Stored records:
□ □ □ □ □ □ □

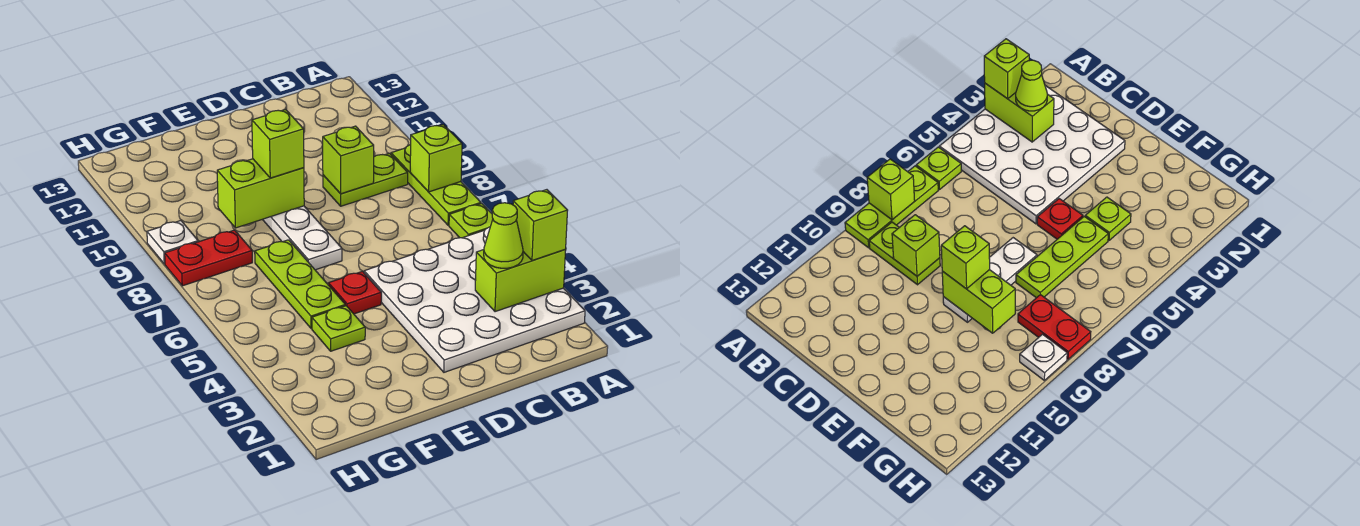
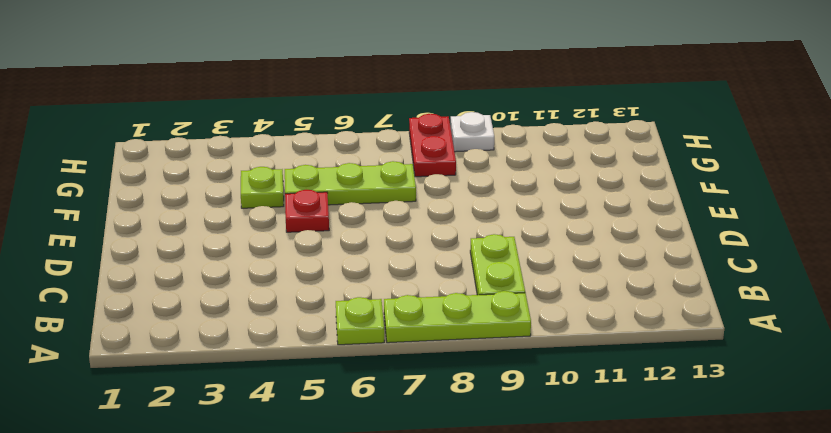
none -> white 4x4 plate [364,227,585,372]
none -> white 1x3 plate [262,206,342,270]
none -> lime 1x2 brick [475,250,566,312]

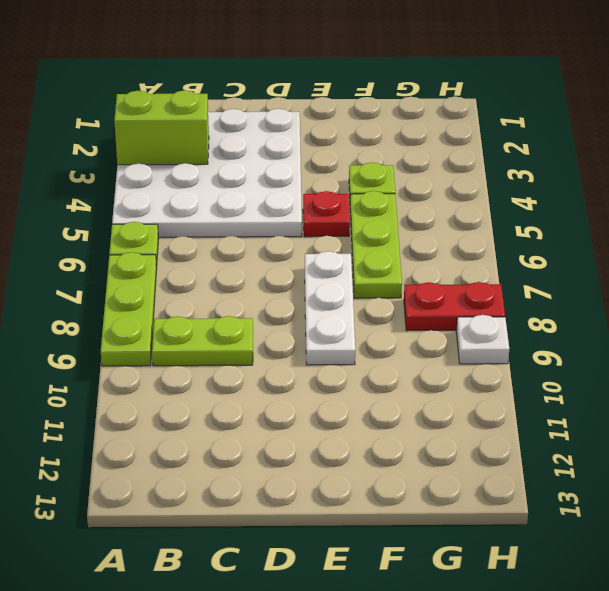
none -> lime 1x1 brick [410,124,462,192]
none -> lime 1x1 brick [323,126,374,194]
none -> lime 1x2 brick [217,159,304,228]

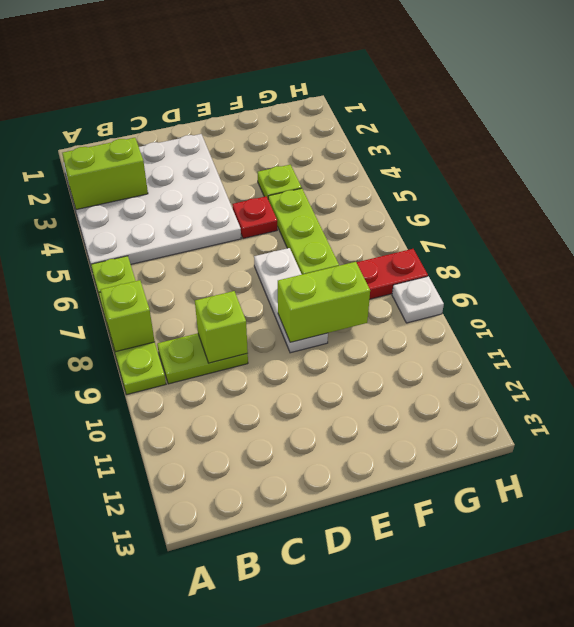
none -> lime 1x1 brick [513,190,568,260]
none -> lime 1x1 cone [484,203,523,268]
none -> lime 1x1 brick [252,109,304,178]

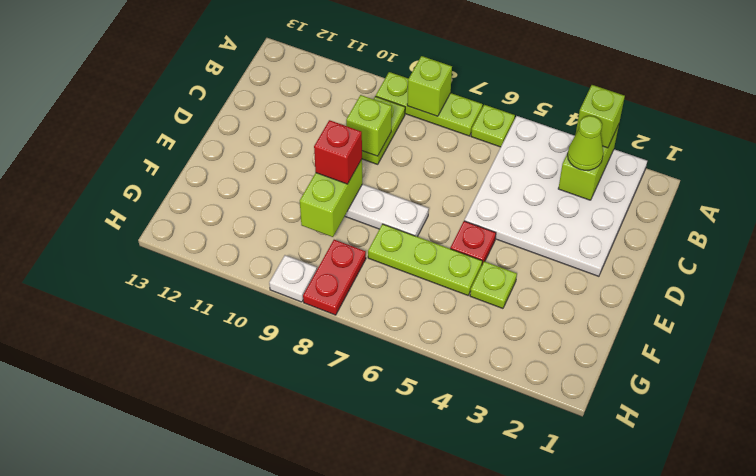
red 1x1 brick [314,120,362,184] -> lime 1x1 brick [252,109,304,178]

□ □ □ □ □ □ □

**ACTIVITY:** What are the lines above that hold the string "white"? Copy them.

**ANSWER SPACE:**
none -> white 4x4 plate [364,227,585,372]
none -> white 1x3 plate [262,206,342,270]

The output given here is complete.